> _What is needed_
Please, could you print all the lines below exactly, leaving out the pictures?

> _Available data_
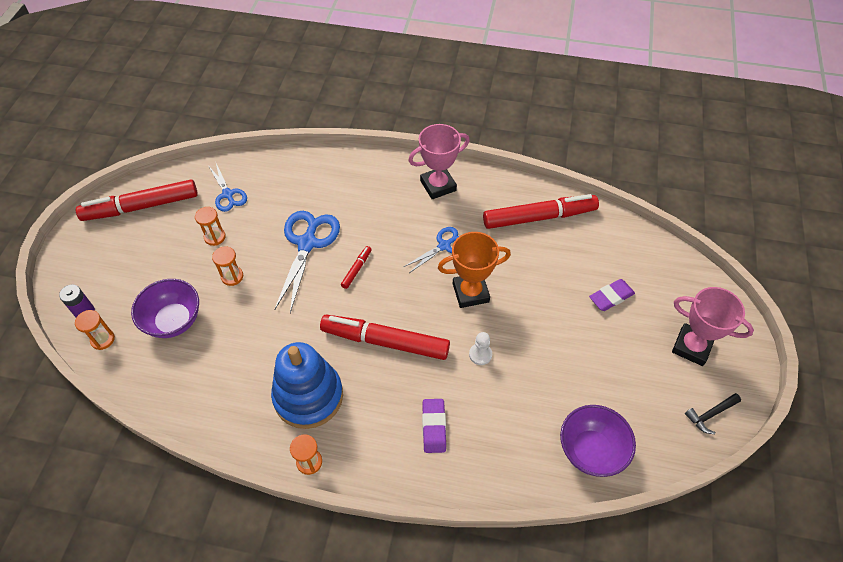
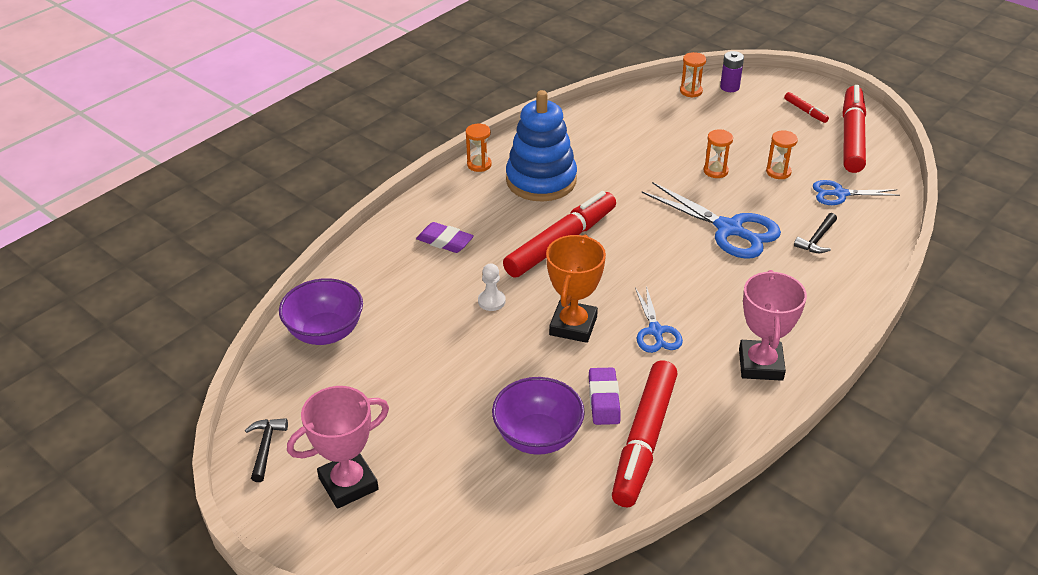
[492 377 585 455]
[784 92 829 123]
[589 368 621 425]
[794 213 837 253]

> _Output of the task_
[492 377 585 455]
[784 92 829 123]
[589 368 621 425]
[794 213 837 253]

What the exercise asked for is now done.